*** SOURCE DATA ***

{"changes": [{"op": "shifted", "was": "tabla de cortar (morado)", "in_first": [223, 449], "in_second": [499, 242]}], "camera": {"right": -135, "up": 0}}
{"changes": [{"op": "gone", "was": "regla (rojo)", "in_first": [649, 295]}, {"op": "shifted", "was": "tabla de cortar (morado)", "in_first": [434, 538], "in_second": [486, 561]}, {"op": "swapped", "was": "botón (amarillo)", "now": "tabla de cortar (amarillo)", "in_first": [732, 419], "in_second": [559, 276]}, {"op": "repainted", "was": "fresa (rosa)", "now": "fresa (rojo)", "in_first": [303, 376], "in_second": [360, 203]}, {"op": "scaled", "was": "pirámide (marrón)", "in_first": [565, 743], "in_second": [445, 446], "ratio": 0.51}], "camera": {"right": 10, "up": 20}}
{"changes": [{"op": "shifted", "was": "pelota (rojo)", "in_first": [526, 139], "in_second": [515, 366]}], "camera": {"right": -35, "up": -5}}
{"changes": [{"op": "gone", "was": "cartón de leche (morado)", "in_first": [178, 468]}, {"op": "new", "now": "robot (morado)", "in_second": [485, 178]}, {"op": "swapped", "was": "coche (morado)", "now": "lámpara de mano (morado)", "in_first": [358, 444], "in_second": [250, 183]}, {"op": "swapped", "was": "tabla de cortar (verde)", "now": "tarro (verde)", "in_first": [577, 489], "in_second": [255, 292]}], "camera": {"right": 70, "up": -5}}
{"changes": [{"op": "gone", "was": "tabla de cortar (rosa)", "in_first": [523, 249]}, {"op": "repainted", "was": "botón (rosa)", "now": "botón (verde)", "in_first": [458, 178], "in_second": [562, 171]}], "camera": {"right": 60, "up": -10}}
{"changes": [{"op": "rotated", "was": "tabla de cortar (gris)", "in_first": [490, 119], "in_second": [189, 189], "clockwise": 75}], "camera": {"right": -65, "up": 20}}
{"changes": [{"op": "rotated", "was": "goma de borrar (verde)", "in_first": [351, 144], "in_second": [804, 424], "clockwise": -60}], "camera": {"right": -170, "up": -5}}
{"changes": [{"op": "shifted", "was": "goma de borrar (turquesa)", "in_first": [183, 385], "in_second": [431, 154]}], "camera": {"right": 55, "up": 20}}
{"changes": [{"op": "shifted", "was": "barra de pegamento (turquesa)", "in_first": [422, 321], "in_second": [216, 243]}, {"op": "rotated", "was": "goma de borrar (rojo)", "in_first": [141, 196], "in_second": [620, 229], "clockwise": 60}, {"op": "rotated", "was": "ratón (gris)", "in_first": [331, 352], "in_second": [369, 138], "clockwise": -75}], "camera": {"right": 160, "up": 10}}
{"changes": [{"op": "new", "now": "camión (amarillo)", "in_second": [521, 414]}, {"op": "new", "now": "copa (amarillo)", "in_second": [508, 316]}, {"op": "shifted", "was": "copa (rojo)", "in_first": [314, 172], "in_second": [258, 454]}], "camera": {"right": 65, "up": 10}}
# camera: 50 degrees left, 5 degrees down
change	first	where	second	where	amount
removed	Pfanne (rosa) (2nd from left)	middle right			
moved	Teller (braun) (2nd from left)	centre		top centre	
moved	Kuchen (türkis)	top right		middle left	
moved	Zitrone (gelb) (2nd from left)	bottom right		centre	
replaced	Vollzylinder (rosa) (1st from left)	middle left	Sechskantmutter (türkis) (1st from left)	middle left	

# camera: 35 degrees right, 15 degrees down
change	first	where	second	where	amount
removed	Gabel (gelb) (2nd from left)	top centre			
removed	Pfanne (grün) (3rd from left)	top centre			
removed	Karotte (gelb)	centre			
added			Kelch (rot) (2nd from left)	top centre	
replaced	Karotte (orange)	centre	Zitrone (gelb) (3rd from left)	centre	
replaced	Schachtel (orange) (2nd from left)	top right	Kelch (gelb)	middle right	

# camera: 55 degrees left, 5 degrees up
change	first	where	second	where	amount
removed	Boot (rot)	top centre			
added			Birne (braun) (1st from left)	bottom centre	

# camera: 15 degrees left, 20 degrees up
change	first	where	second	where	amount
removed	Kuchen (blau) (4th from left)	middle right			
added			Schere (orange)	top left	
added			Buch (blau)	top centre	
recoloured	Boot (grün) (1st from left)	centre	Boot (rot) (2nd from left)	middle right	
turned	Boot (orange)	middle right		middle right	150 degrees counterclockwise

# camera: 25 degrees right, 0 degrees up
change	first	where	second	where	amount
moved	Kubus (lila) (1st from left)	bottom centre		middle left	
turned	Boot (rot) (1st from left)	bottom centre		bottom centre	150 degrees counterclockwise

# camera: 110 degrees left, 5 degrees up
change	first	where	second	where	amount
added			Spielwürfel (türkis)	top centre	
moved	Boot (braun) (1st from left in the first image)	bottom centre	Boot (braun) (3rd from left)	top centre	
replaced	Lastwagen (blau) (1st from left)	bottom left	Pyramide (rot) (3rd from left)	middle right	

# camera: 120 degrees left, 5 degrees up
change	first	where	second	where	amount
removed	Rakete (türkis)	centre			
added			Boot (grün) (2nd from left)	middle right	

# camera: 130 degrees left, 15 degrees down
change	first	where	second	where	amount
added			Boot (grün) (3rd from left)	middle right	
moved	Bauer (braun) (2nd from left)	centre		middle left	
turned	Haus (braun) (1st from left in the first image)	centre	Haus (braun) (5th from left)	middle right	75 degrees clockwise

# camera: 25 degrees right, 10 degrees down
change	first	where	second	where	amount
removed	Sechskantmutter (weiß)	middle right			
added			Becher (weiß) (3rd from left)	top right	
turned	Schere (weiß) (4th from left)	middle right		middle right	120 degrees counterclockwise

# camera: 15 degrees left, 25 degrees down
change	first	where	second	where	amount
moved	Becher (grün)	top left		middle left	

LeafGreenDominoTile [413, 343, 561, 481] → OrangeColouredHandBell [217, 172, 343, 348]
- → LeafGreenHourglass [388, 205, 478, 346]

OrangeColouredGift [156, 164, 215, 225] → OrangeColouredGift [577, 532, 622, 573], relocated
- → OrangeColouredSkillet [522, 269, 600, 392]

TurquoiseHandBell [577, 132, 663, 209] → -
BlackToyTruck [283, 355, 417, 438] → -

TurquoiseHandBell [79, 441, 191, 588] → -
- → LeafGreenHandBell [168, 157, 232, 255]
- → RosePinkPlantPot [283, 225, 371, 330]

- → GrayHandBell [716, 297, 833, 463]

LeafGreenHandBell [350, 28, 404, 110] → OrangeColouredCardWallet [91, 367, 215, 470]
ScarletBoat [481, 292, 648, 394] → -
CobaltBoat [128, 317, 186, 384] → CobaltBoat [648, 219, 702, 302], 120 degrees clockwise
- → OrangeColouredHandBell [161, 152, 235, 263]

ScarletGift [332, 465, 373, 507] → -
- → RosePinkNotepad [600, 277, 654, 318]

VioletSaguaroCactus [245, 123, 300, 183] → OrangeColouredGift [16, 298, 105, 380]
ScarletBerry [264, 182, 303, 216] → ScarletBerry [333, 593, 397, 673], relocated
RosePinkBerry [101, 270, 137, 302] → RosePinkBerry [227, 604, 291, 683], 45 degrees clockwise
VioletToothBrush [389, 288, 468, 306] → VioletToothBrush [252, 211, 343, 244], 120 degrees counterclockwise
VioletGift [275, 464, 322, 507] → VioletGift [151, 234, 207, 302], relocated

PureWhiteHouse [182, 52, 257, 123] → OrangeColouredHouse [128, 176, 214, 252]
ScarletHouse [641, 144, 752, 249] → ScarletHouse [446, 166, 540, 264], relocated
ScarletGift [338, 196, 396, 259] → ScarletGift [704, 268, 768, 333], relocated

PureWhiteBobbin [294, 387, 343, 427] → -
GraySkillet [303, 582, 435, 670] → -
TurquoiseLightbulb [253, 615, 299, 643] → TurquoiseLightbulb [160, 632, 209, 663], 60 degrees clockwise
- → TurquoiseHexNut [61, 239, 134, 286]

***

AIM OF THE TASK :: Among the records above, extract exactly the lines from the line with "ScarletGift [332, 465, 373, 507]" to the line with "ScarletHouse [641, 144, 752, 249]", both lines included, and leave out the rest.

OUTPUT OF THE TASK ::
ScarletGift [332, 465, 373, 507] → -
- → RosePinkNotepad [600, 277, 654, 318]

VioletSaguaroCactus [245, 123, 300, 183] → OrangeColouredGift [16, 298, 105, 380]
ScarletBerry [264, 182, 303, 216] → ScarletBerry [333, 593, 397, 673], relocated
RosePinkBerry [101, 270, 137, 302] → RosePinkBerry [227, 604, 291, 683], 45 degrees clockwise
VioletToothBrush [389, 288, 468, 306] → VioletToothBrush [252, 211, 343, 244], 120 degrees counterclockwise
VioletGift [275, 464, 322, 507] → VioletGift [151, 234, 207, 302], relocated

PureWhiteHouse [182, 52, 257, 123] → OrangeColouredHouse [128, 176, 214, 252]
ScarletHouse [641, 144, 752, 249] → ScarletHouse [446, 166, 540, 264], relocated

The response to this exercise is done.